The data section start

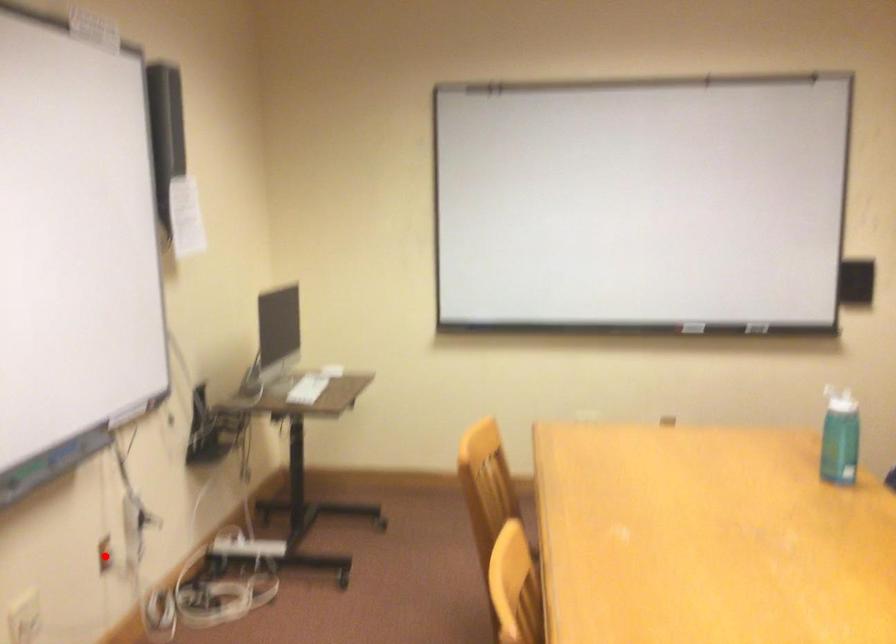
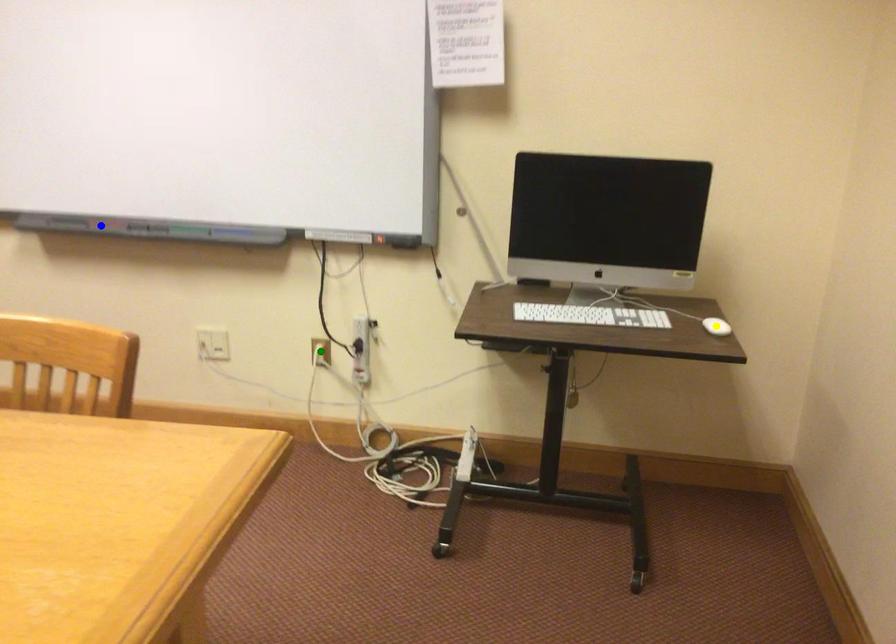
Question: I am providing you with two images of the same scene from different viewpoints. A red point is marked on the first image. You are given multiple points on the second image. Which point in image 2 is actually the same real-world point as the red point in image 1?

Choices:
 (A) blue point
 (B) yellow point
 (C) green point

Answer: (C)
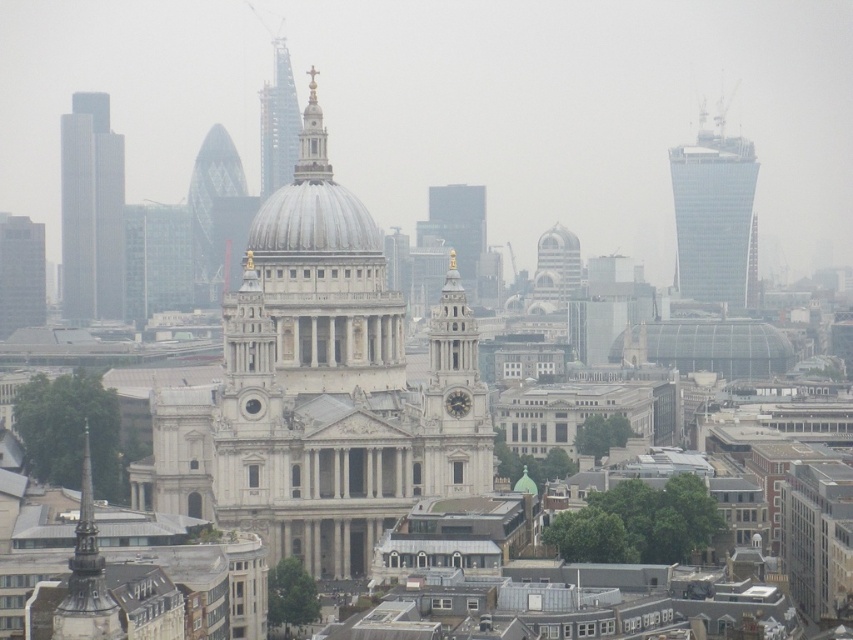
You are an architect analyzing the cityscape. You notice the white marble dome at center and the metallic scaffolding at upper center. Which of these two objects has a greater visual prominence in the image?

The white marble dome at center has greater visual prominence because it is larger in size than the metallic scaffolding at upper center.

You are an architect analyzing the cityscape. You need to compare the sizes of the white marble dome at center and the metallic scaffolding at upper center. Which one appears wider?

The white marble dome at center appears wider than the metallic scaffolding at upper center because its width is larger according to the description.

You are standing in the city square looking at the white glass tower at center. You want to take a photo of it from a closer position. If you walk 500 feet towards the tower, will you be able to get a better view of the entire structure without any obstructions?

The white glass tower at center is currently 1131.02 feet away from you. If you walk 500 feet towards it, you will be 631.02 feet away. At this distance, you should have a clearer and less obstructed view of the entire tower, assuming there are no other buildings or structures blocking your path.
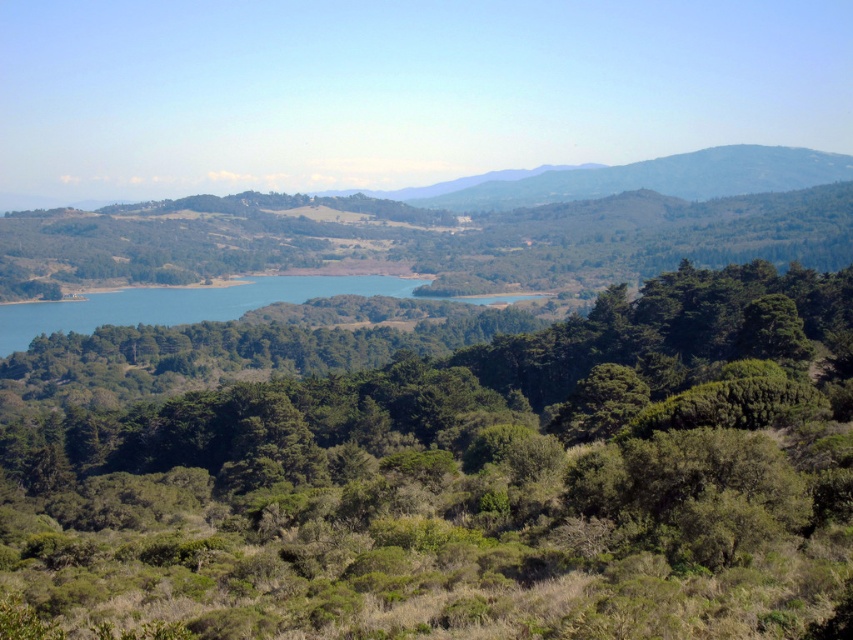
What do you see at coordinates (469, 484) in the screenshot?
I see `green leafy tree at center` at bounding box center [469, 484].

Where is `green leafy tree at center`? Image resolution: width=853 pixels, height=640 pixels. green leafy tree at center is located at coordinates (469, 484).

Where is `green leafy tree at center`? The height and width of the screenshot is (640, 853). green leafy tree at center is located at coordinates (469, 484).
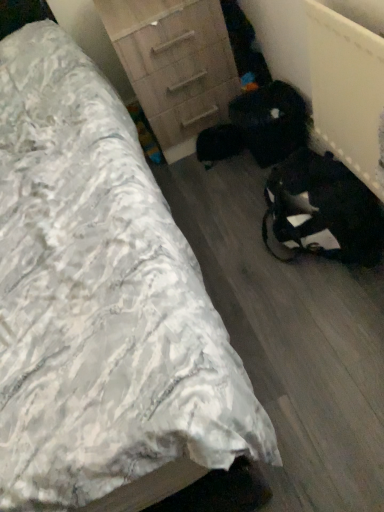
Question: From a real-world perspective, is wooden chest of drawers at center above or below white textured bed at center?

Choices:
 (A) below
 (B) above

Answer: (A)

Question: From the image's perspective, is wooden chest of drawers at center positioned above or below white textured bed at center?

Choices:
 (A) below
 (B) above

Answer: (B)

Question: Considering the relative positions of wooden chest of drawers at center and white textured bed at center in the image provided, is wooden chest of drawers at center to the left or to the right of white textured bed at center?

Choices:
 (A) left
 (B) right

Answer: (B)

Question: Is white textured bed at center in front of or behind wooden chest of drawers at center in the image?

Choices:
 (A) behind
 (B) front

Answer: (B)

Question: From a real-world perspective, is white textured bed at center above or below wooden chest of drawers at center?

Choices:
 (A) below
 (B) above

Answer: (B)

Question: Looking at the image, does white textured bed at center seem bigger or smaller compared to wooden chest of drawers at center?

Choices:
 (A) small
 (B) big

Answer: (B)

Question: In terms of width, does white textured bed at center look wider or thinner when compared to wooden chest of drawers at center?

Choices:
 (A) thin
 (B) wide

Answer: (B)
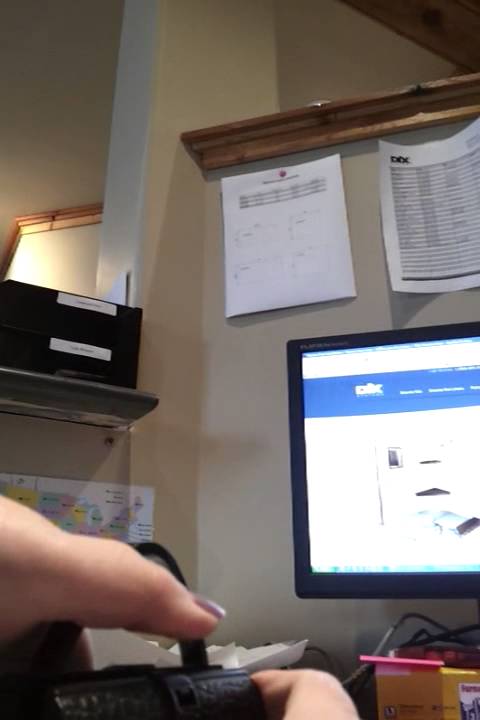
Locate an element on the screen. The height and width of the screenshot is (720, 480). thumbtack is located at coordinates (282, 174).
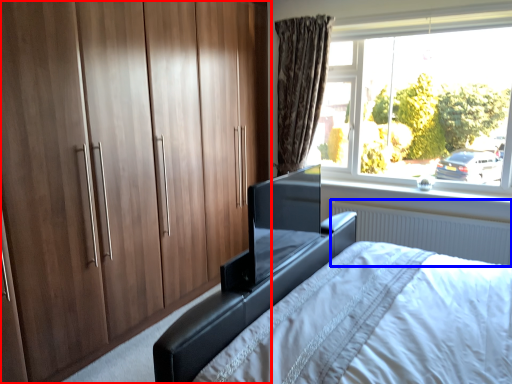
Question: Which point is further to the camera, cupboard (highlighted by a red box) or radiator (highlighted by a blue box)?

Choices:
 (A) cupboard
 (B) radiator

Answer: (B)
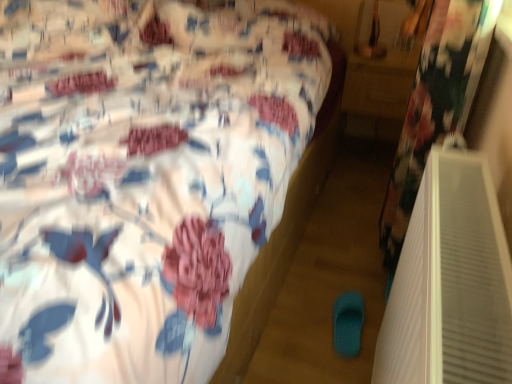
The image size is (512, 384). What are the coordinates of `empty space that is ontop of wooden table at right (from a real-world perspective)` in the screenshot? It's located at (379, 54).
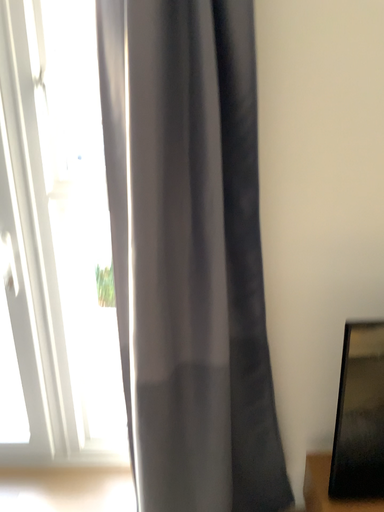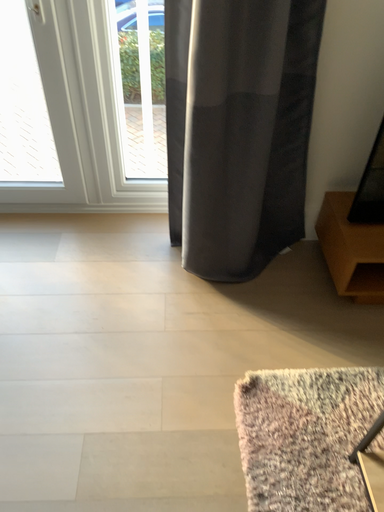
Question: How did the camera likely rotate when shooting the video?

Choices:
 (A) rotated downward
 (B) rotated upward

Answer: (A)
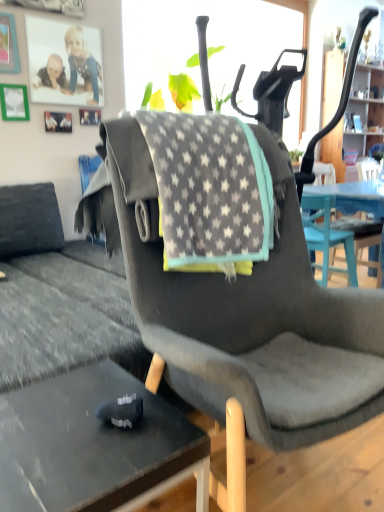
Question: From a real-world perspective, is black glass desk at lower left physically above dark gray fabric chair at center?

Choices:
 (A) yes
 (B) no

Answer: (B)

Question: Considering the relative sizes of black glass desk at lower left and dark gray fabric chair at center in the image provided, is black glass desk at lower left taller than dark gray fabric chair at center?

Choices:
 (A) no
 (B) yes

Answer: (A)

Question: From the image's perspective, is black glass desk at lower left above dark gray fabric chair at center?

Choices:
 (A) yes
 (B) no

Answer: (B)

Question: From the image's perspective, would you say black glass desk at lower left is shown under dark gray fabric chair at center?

The data section end

_Problem details_: Which lines of the items above contain the word "width"? Show every one of them in full.

_Your solution_:
The white marble dome at center appears wider than the metallic scaffolding at upper center because its width is larger according to the description.
Where is `green leafy tree at center`? Image resolution: width=853 pixels, height=640 pixels. green leafy tree at center is located at coordinates (469, 484).
Where is `green leafy tree at center`? The height and width of the screenshot is (640, 853). green leafy tree at center is located at coordinates (469, 484).
Question: In terms of width, does white textured bed at center look wider or thinner when compared to wooden chest of drawers at center?
Locate an element on the screen. The height and width of the screenshot is (720, 480). thumbtack is located at coordinates (282, 174).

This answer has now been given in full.